- _Problem_
Text only, exactly as given: reproduce the entries below without their pictures.
╭─ Provided information
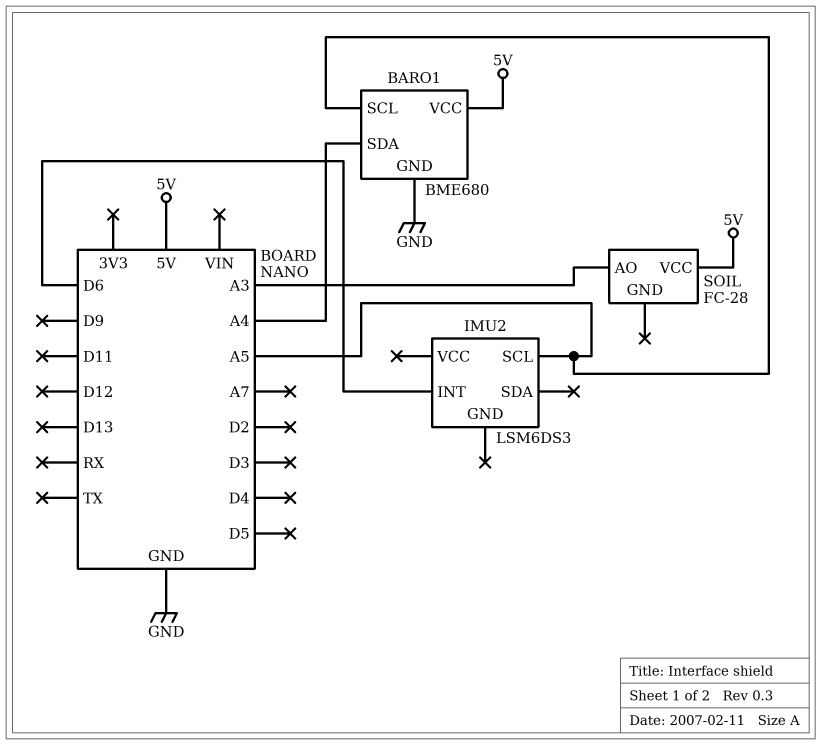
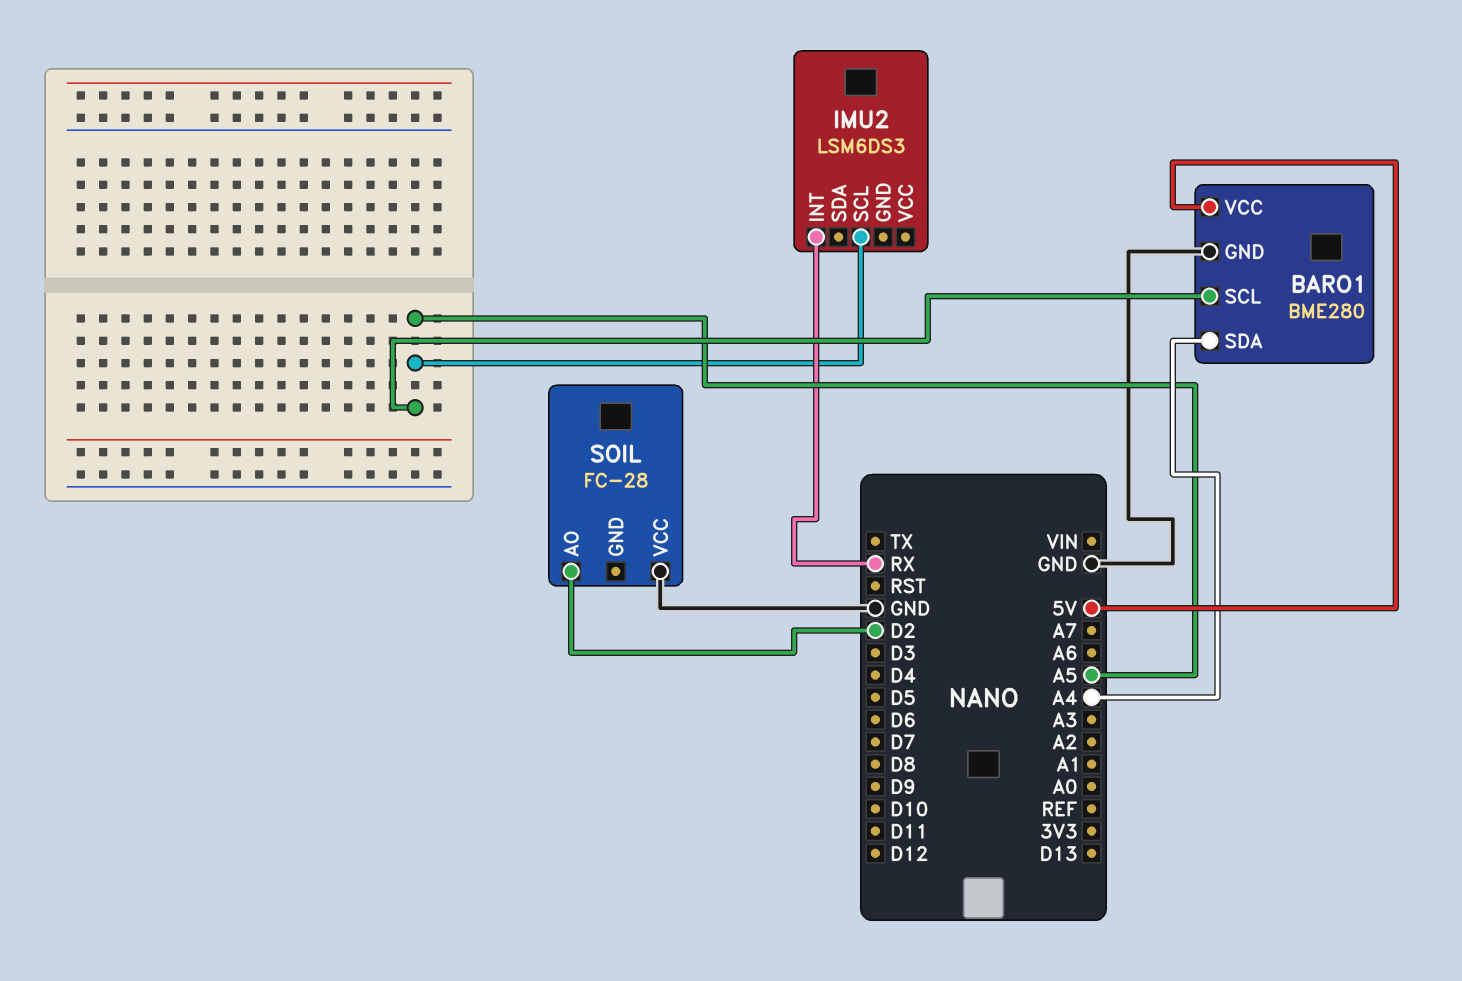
BARO1: BME680 -> BME280
IMU2 pin INT: D6 -> RX
SOIL pin AO: A3 -> D2
SOIL pin VCC: 5V -> GND

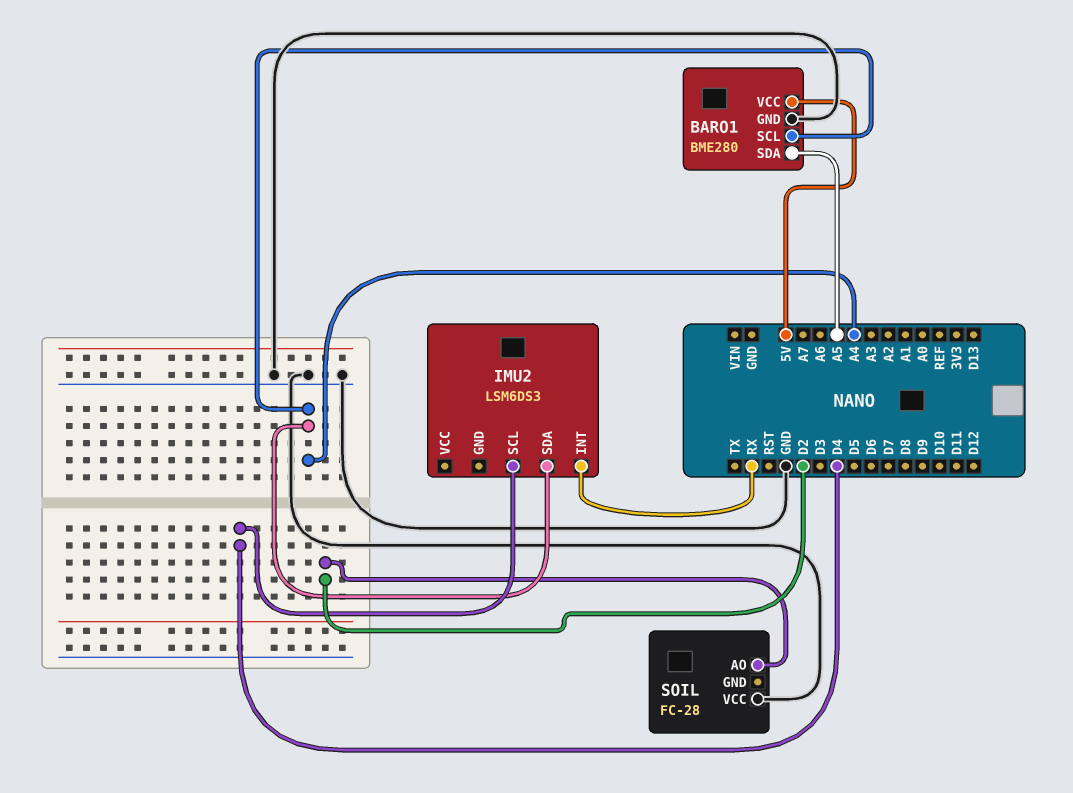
BARO1 pin SCL: A5 -> A4
BARO1 pin SDA: A4 -> A5
IMU2 pin SCL: A5 -> D4
IMU2 pin SDA: none -> A4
╰─
- _Answer section_
BARO1: BME680 -> BME280
IMU2 pin INT: D6 -> RX
SOIL pin AO: A3 -> D2
SOIL pin VCC: 5V -> GND

BARO1 pin SCL: A5 -> A4
BARO1 pin SDA: A4 -> A5
IMU2 pin SCL: A5 -> D4
IMU2 pin SDA: none -> A4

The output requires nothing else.